Work request:
In the listing below, locate the lines that hold "watering" and copy them.

*** Opening Data for the task ***

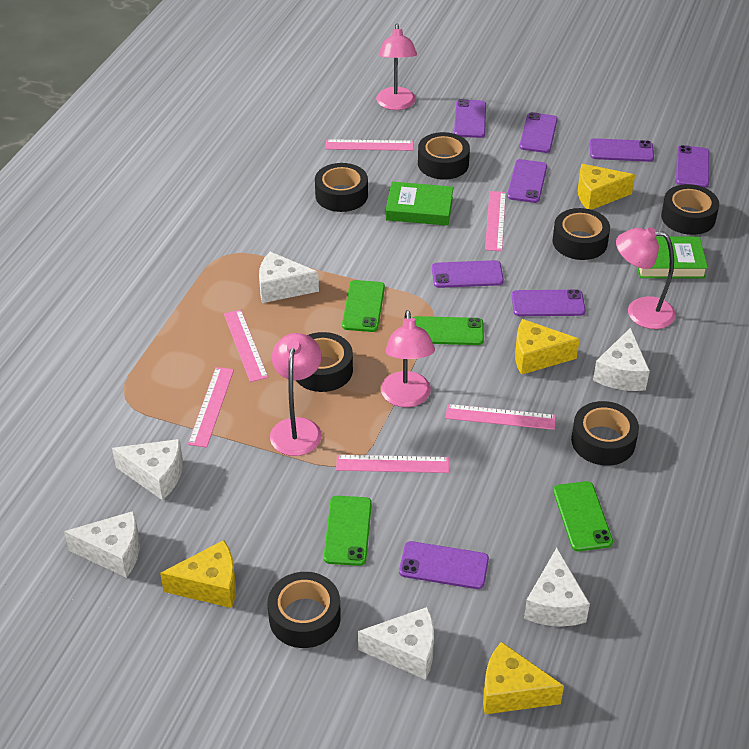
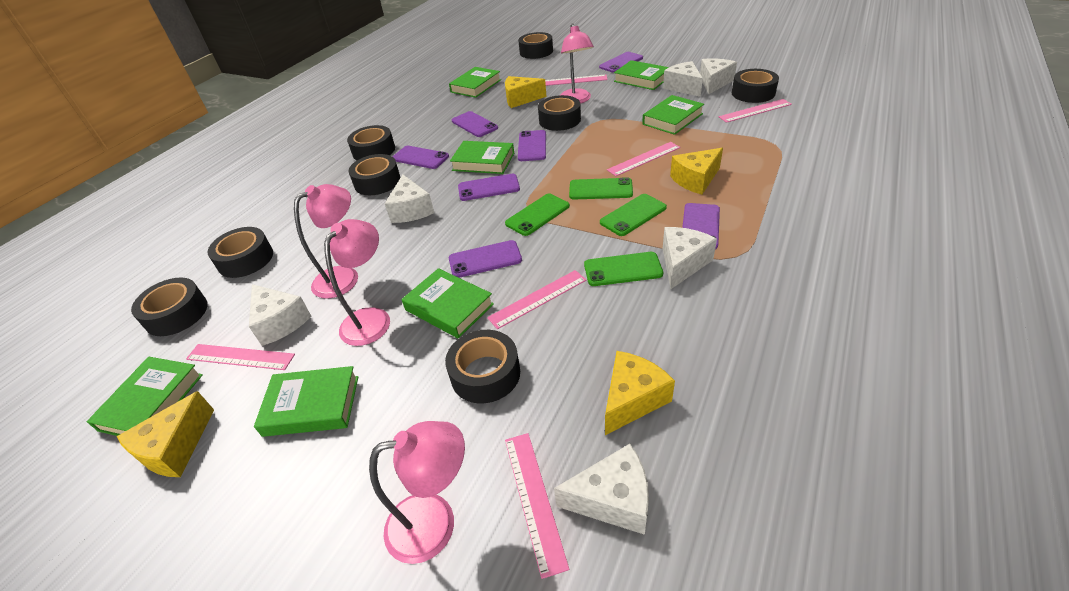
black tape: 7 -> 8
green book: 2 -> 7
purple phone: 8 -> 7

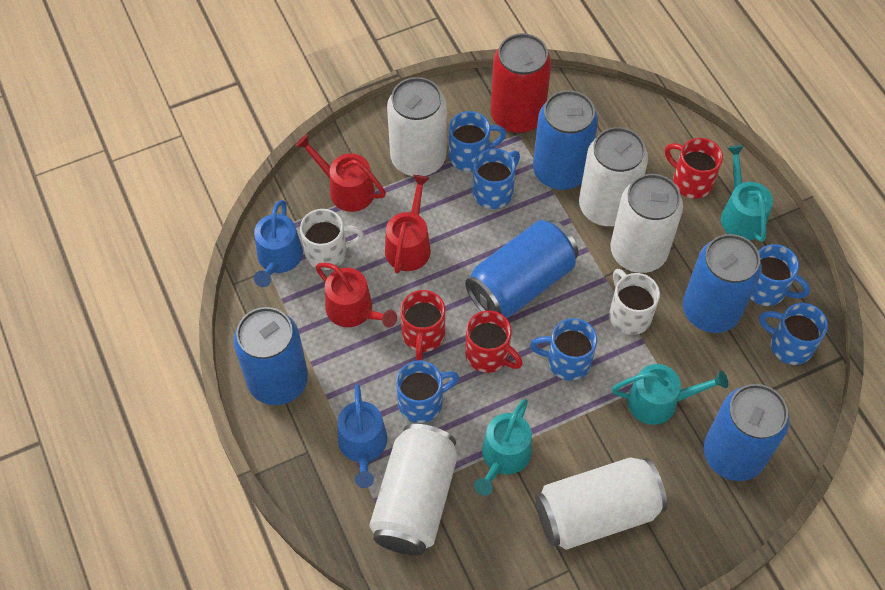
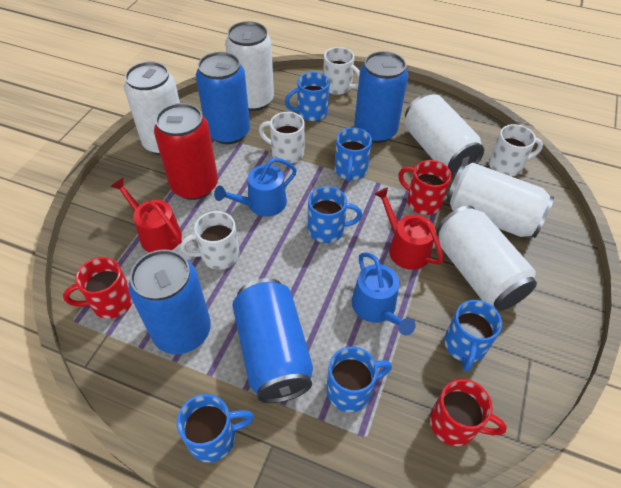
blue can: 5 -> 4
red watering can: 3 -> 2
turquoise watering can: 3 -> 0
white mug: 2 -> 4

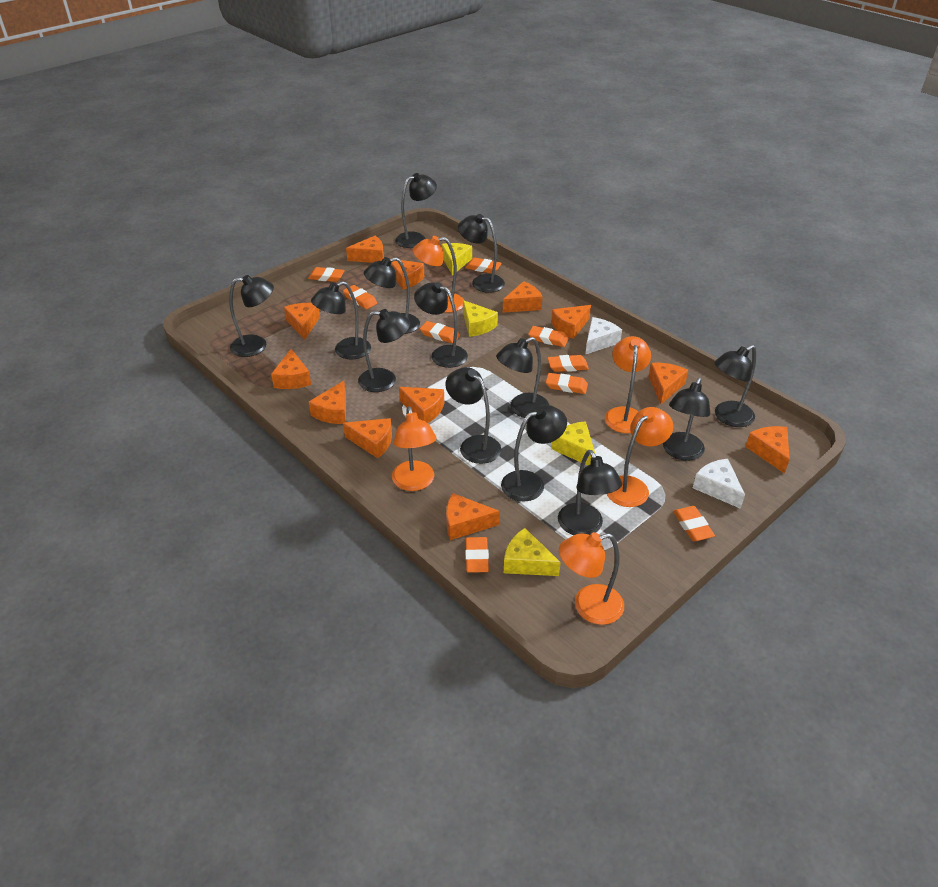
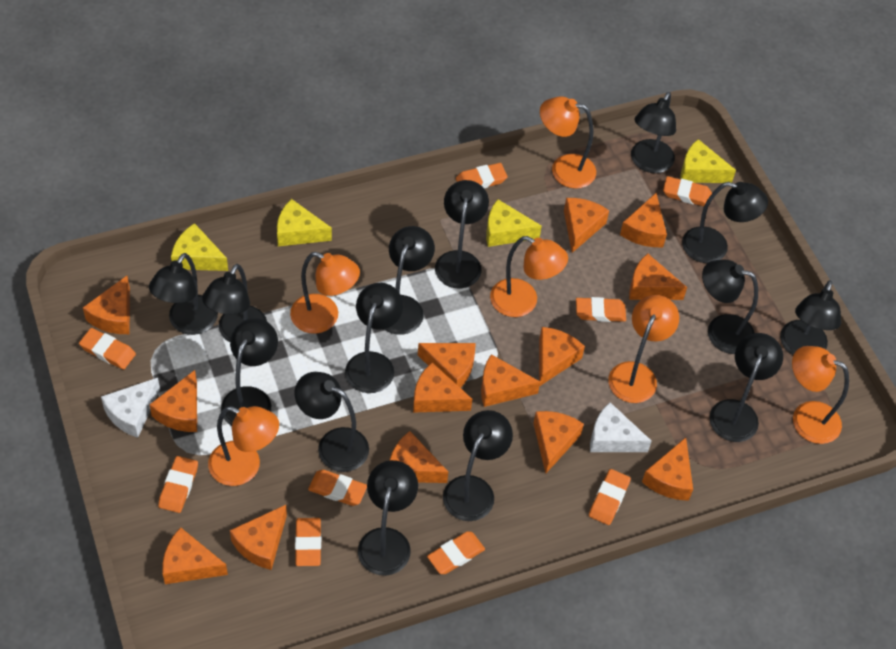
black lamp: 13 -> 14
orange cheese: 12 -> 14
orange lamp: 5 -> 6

*** Closing Data for the task ***

Response to this task:
red watering can: 3 -> 2
turquoise watering can: 3 -> 0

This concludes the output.